Items from a dataset
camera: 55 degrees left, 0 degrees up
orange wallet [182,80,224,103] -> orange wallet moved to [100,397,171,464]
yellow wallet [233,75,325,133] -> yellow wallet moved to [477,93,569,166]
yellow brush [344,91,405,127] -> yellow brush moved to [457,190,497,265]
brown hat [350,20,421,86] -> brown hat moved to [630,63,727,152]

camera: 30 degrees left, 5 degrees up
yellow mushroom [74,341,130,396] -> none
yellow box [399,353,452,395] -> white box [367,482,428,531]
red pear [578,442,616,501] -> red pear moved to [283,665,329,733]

...

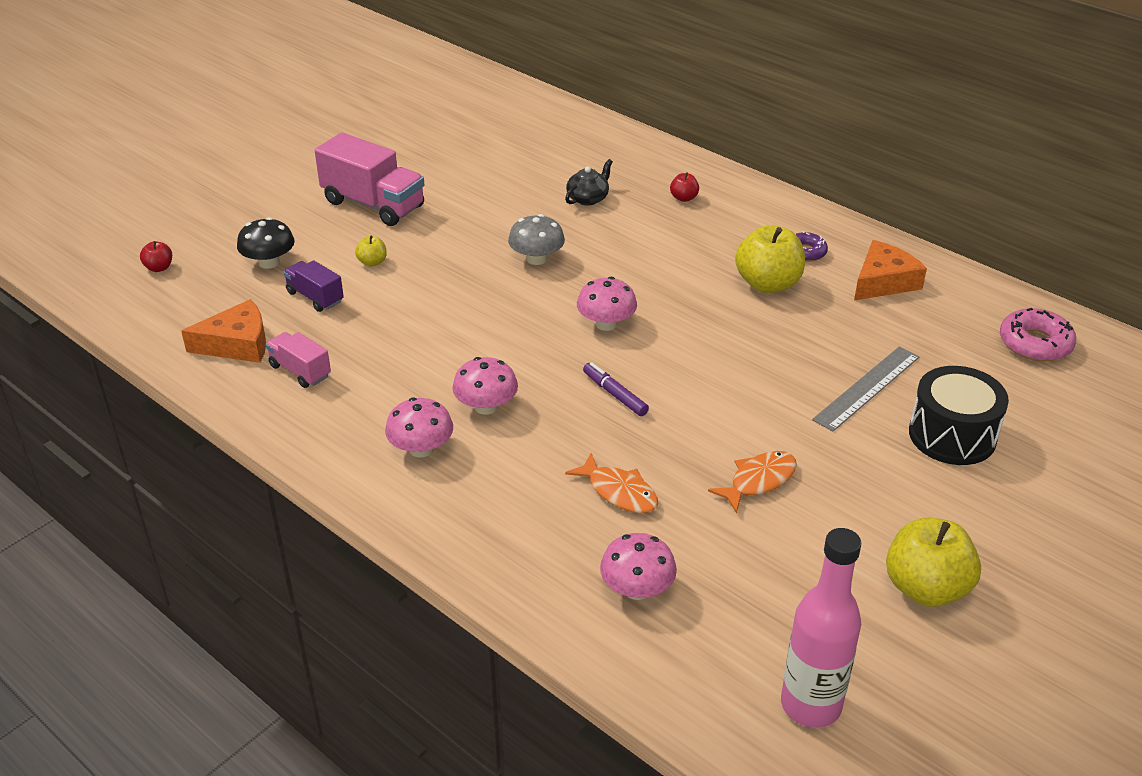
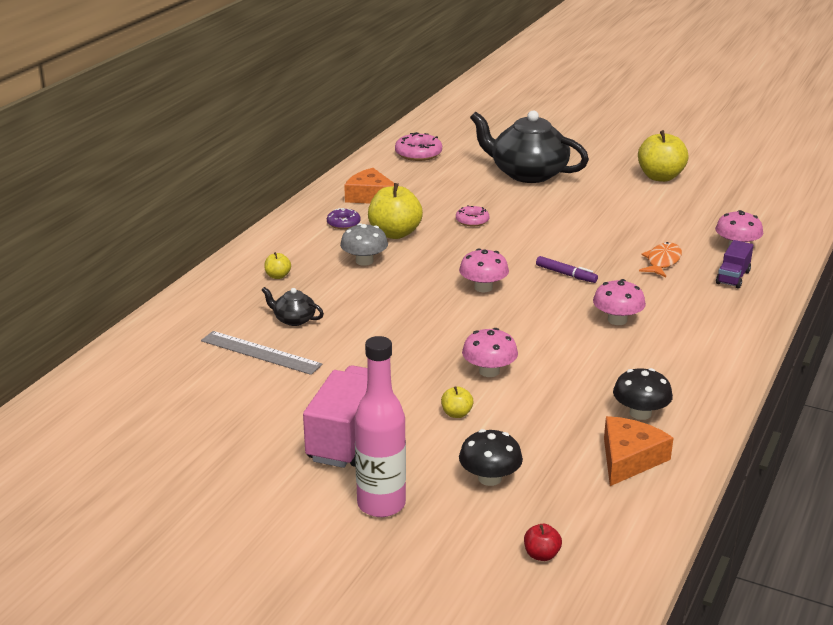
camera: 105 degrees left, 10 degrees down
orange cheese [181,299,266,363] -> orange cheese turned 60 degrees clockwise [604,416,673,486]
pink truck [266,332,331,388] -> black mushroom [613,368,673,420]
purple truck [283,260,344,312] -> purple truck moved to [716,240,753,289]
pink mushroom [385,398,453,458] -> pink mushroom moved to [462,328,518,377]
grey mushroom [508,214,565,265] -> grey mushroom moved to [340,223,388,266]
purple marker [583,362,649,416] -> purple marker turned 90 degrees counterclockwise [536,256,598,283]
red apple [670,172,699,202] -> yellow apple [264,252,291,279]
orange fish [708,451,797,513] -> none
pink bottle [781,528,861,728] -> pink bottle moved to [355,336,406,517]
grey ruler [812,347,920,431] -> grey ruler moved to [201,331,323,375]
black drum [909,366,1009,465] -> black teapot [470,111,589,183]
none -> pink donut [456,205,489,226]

==

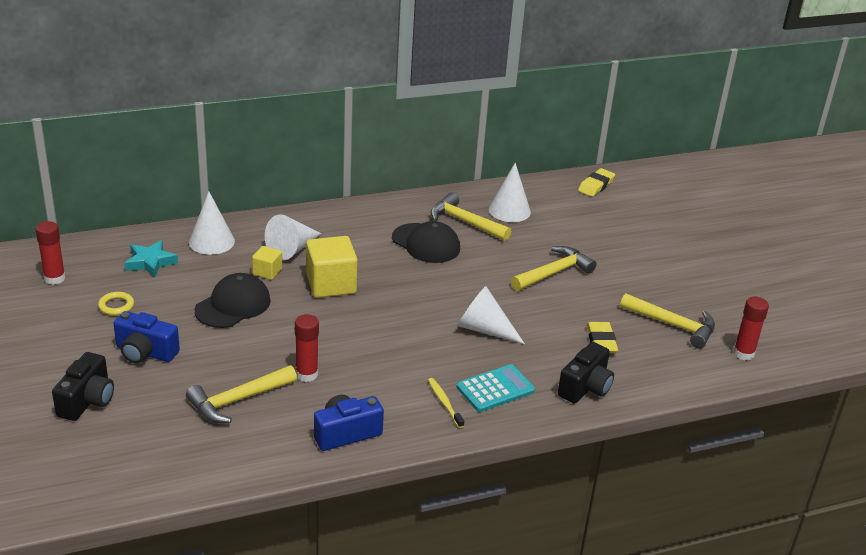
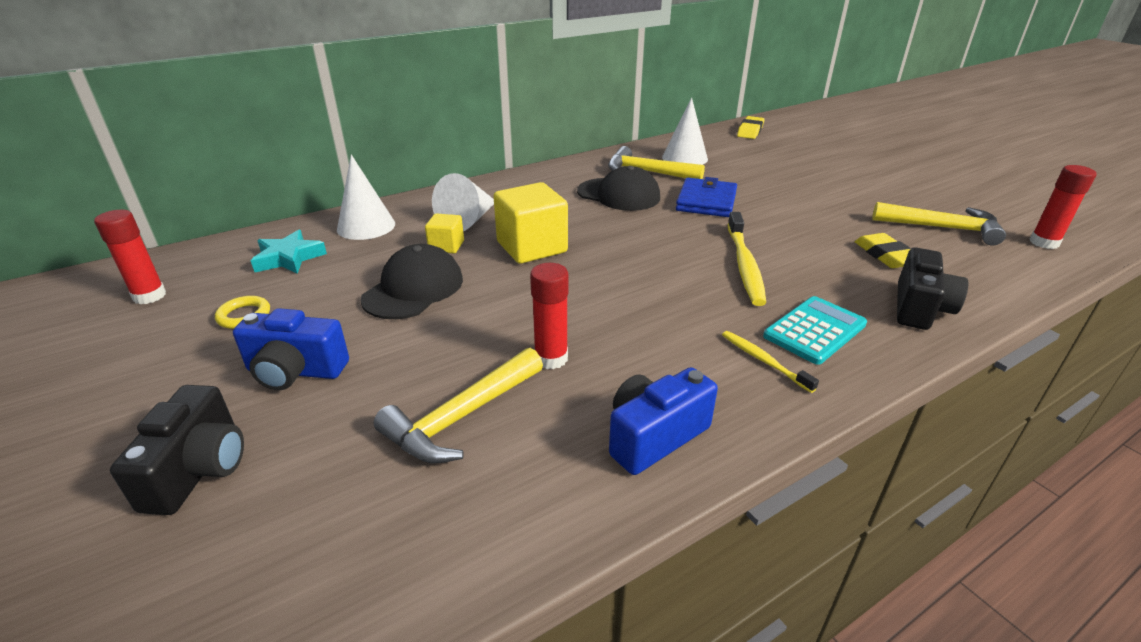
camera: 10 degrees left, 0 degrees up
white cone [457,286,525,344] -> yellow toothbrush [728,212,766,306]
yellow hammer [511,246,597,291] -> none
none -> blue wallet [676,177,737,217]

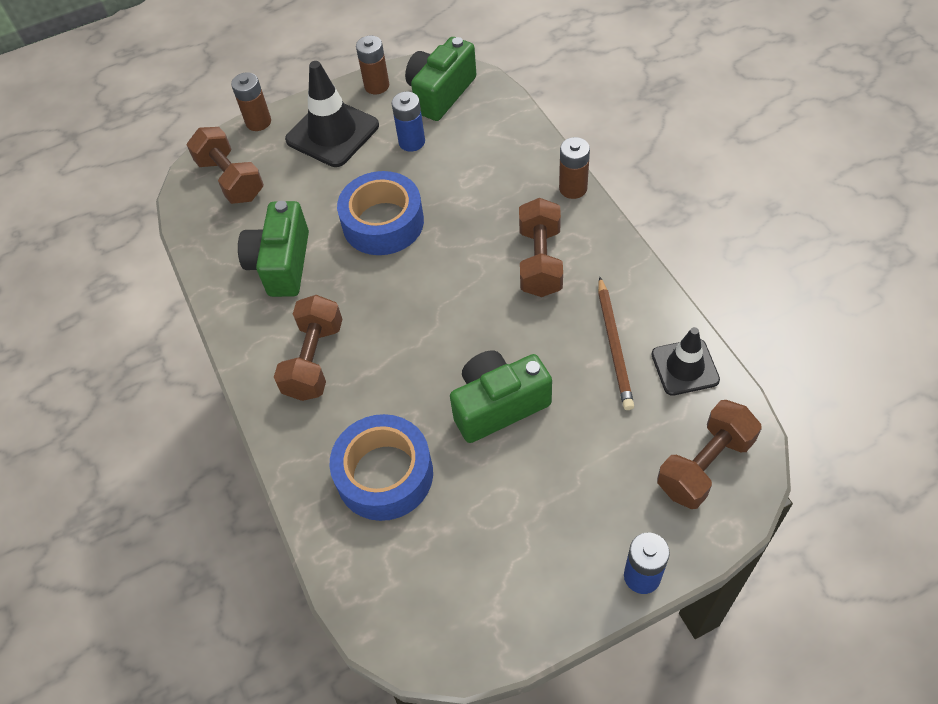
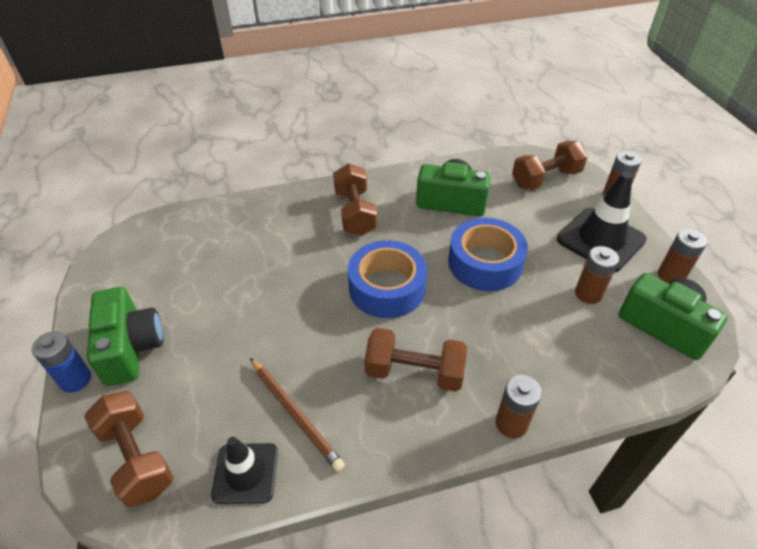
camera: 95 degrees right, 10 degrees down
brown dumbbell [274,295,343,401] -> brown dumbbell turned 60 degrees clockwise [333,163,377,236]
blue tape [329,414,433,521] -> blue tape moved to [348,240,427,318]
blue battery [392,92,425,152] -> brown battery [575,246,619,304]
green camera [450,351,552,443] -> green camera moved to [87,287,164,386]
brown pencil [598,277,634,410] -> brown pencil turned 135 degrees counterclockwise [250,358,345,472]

What you should do:
All lines of the data above that include the word "grey" must be shown.

Result for this exercise:
grey mushroom [508,214,565,265] -> grey mushroom moved to [340,223,388,266]
grey ruler [812,347,920,431] -> grey ruler moved to [201,331,323,375]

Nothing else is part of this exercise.